What to work on:
From the line that contains "C1: 15uF (GND, VS) -> 47uF (GND, VS)" through the end of the records below, write out each line exactly as it appears, but not the pictures.

- - - - - - -

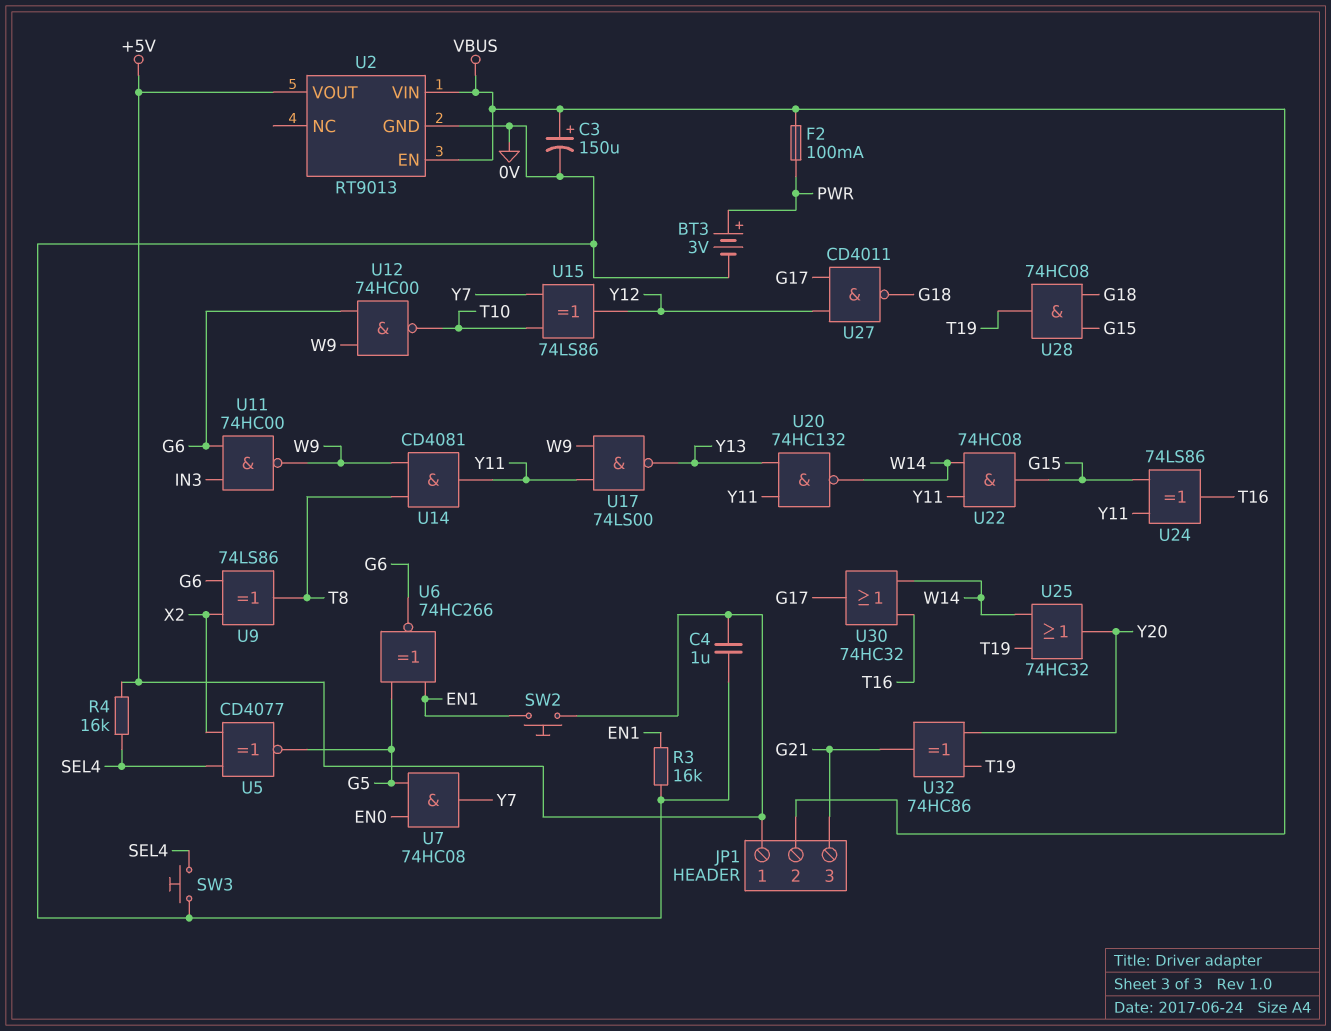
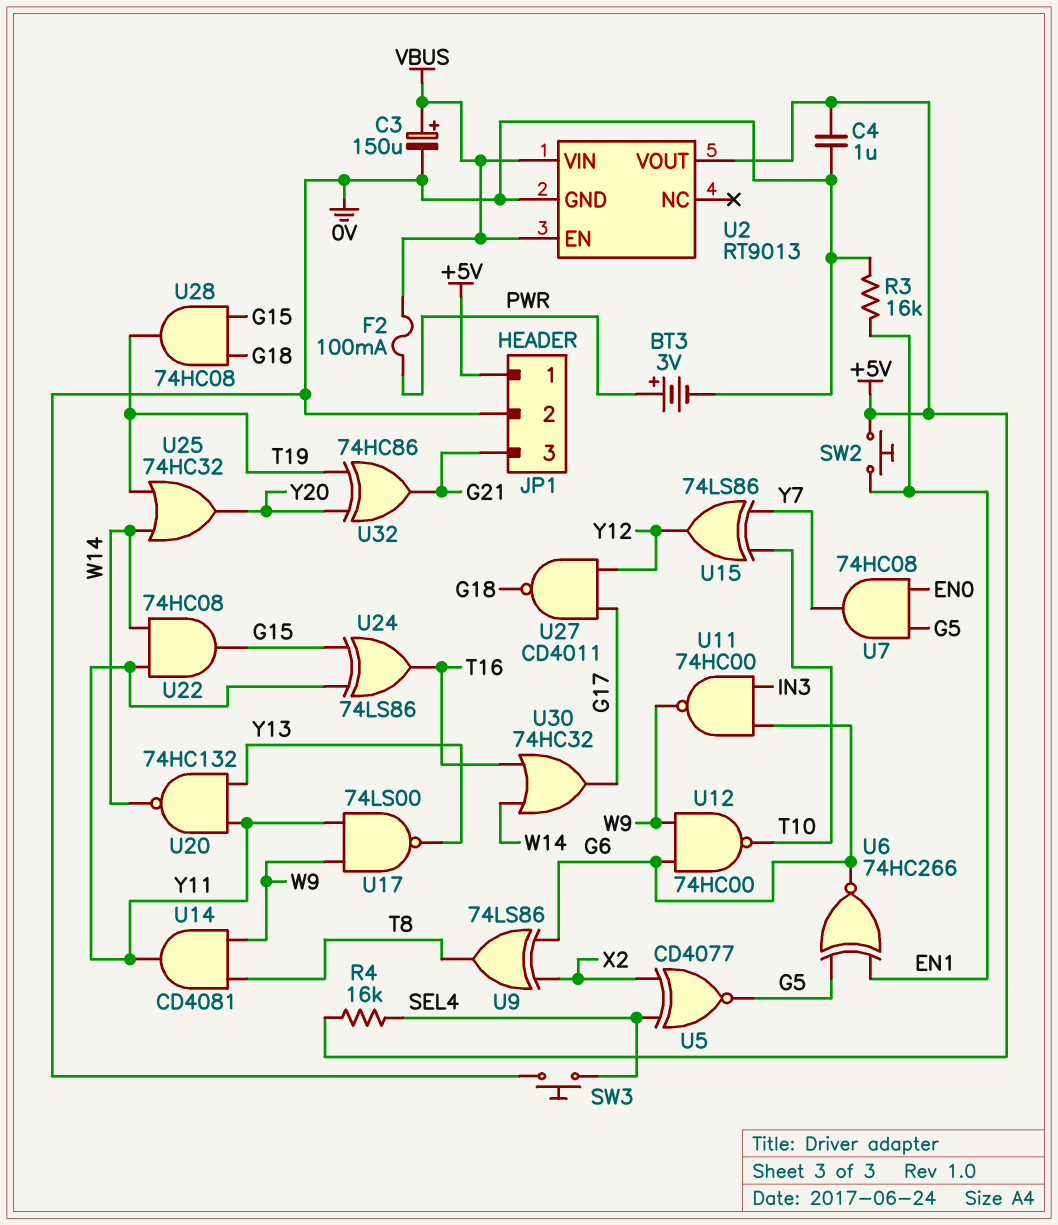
JP1 pin 2: VBUS -> 0V

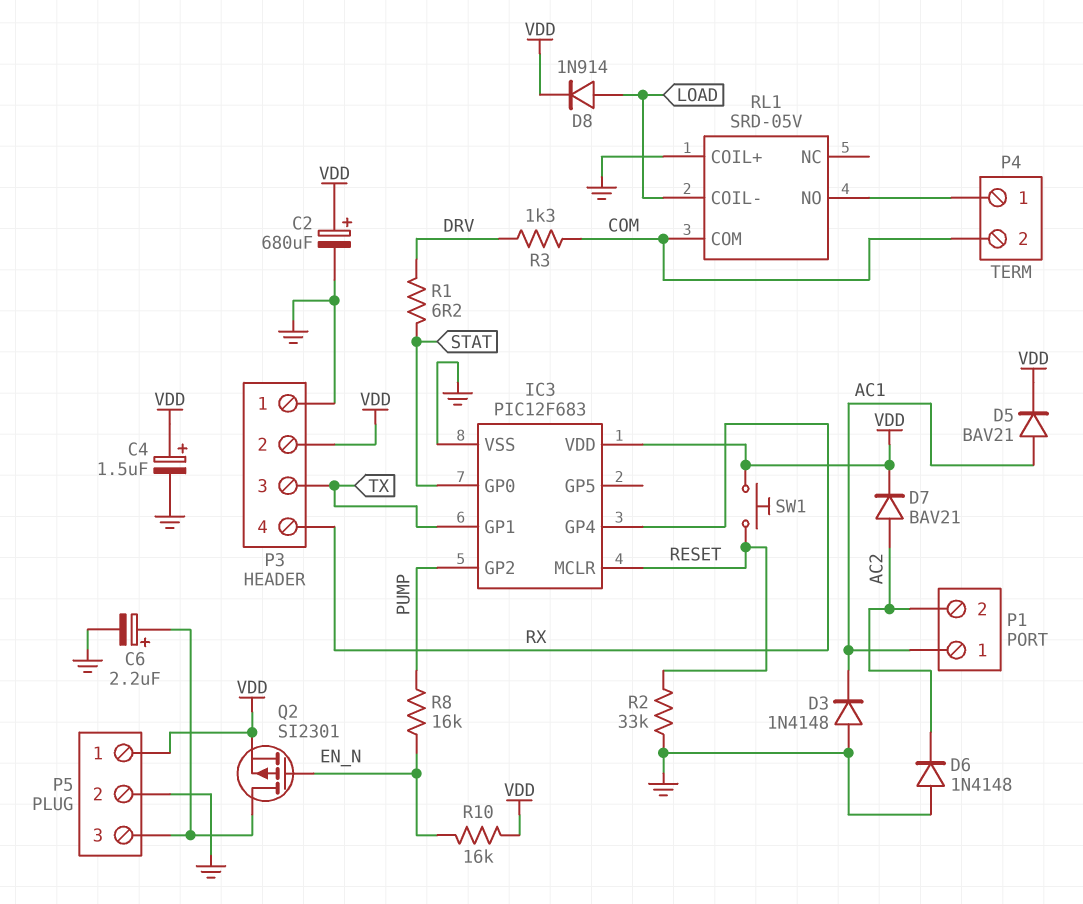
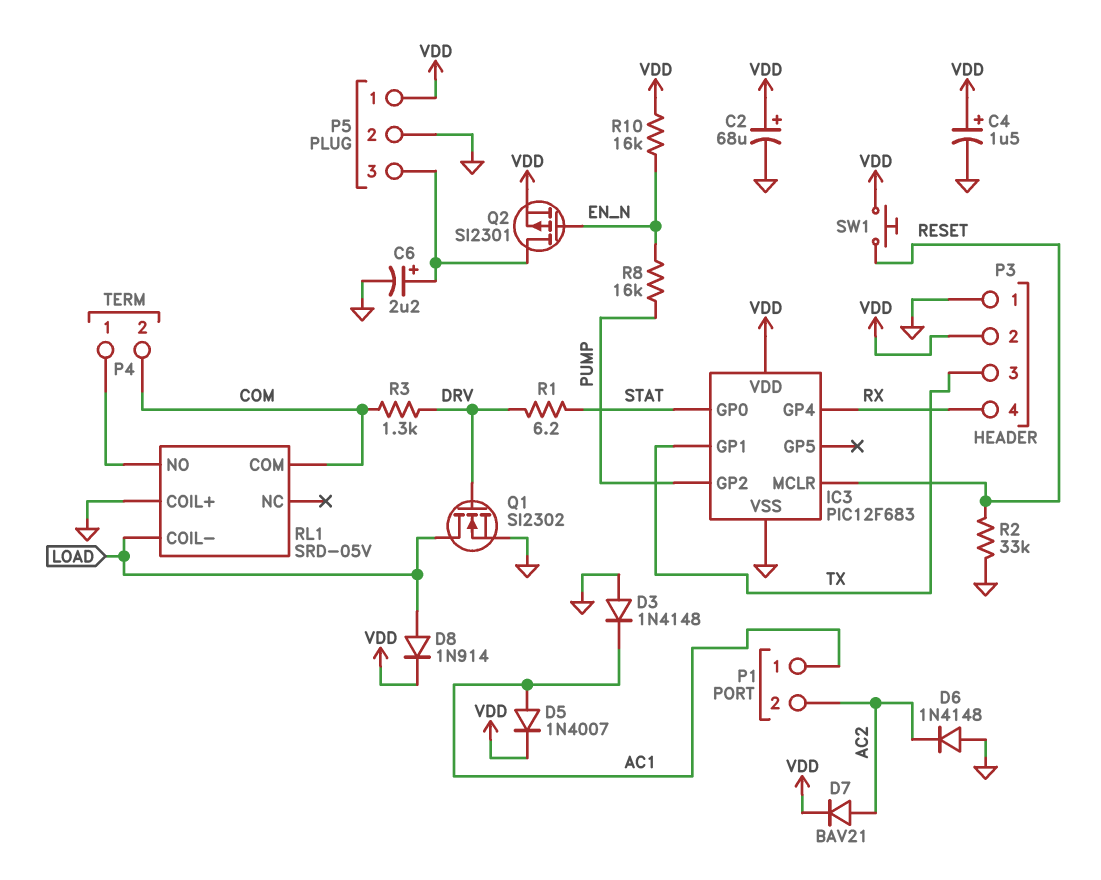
C2: 680uF (plus VDD, minus GND) -> 68uF (plus VDD, minus GND)
D5: diode BAV21 (A AC1, K VDD) -> diode 1N4007 (A AC1, K VDD)
Q1: none -> NMOS SI2302 (G DRV, D LOAD, S GND)

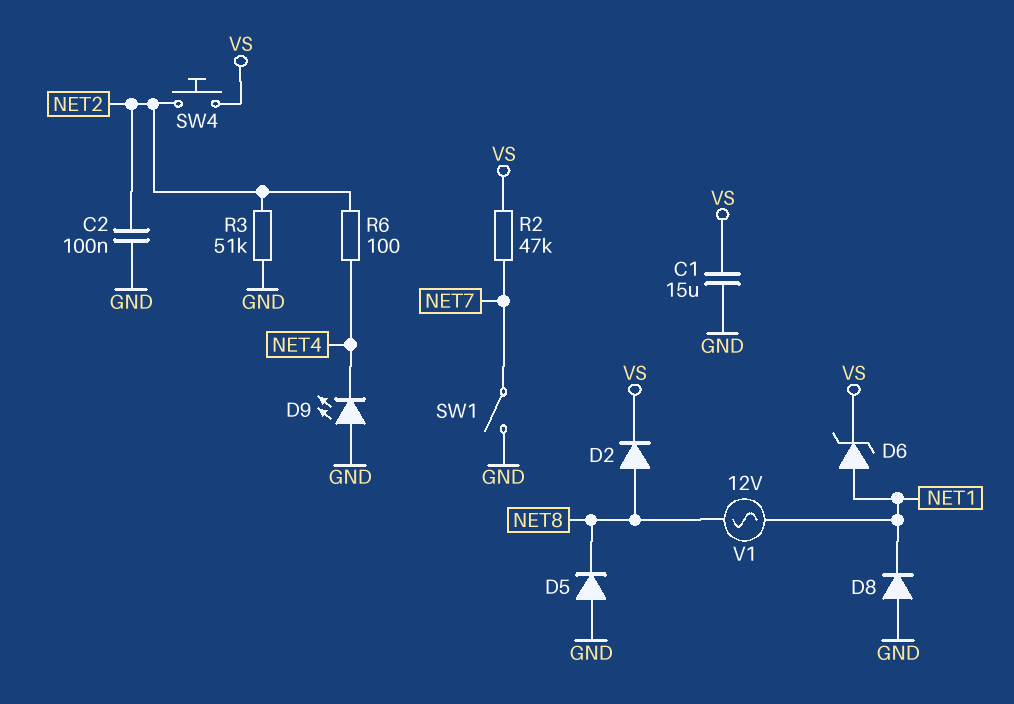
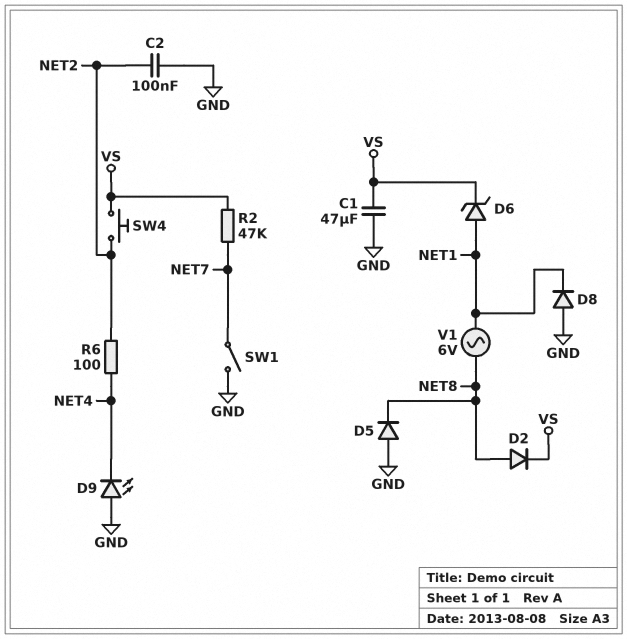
C1: 15uF (GND, VS) -> 47uF (GND, VS)
R3: 51k (GND, NET2) -> none
V1: AC 12V (NET1, NET8) -> AC 6V (NET1, NET8)

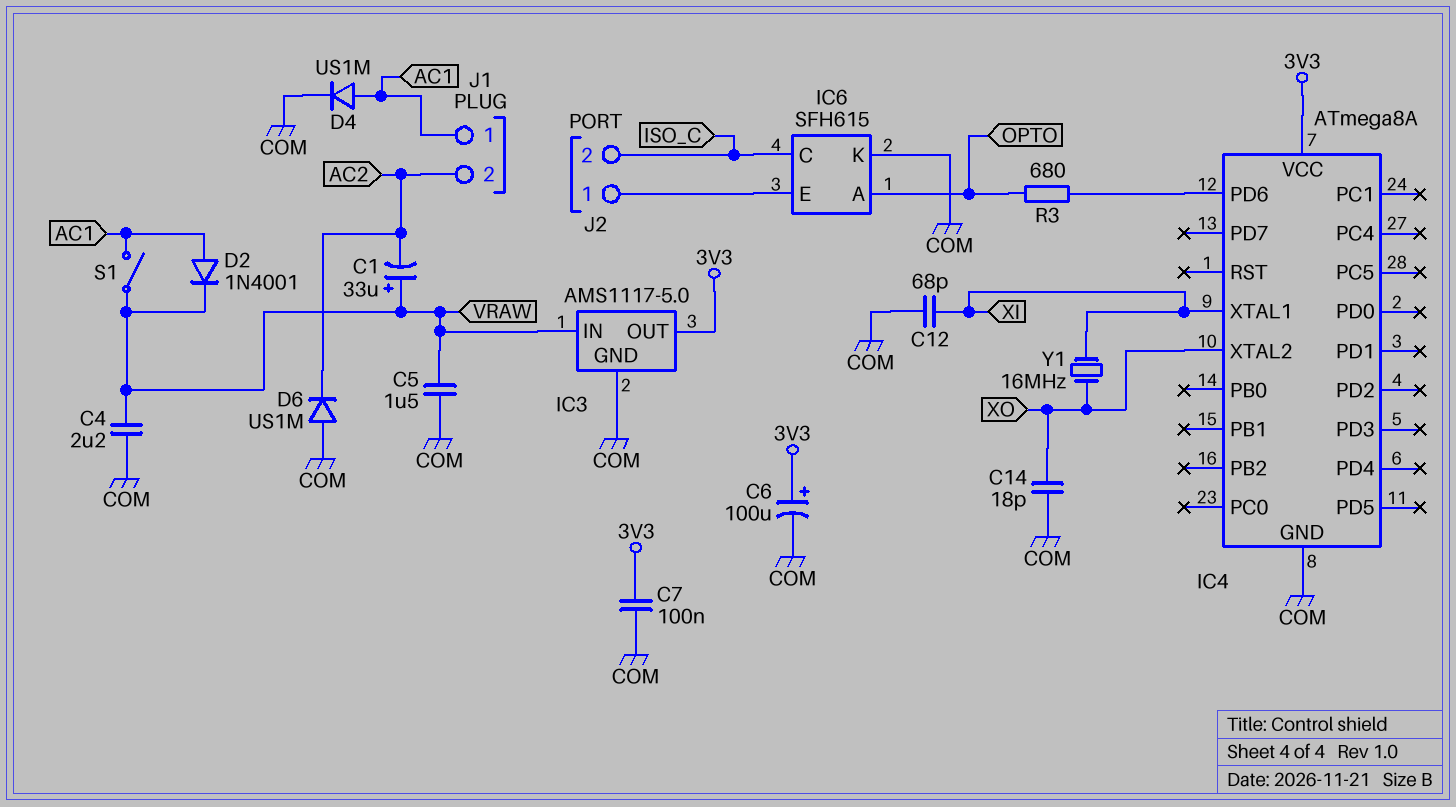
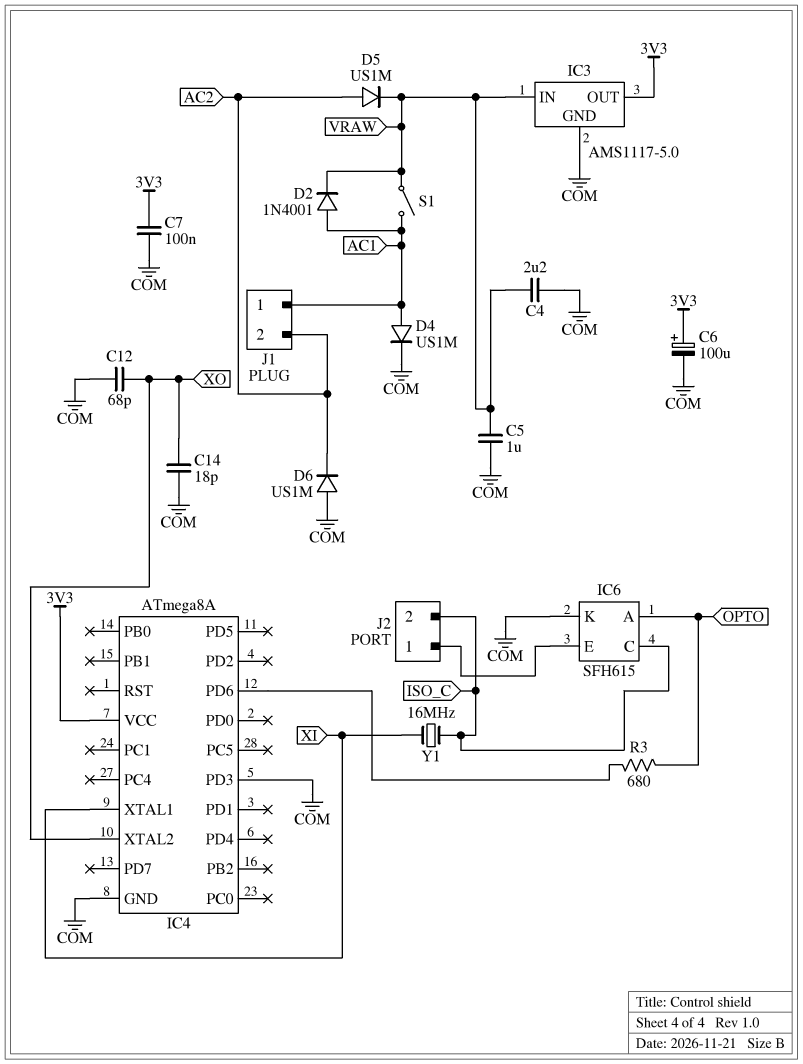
C1: 33uF (plus VRAW, minus AC2) -> none
C5: 1.5uF (COM, VRAW) -> 1uF (COM, VRAW)
C12: 68pF (COM, XI) -> 68pF (COM, XO)
D5: none -> diode US1M (A AC2, K VRAW)
IC4 pin PD3: none -> COM
Y1: 16MHz (XI, XO) -> 16MHz (ISO_C, XI)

- - - - - - -

Answer below:
C1: 15uF (GND, VS) -> 47uF (GND, VS)
R3: 51k (GND, NET2) -> none
V1: AC 12V (NET1, NET8) -> AC 6V (NET1, NET8)

C1: 33uF (plus VRAW, minus AC2) -> none
C5: 1.5uF (COM, VRAW) -> 1uF (COM, VRAW)
C12: 68pF (COM, XI) -> 68pF (COM, XO)
D5: none -> diode US1M (A AC2, K VRAW)
IC4 pin PD3: none -> COM
Y1: 16MHz (XI, XO) -> 16MHz (ISO_C, XI)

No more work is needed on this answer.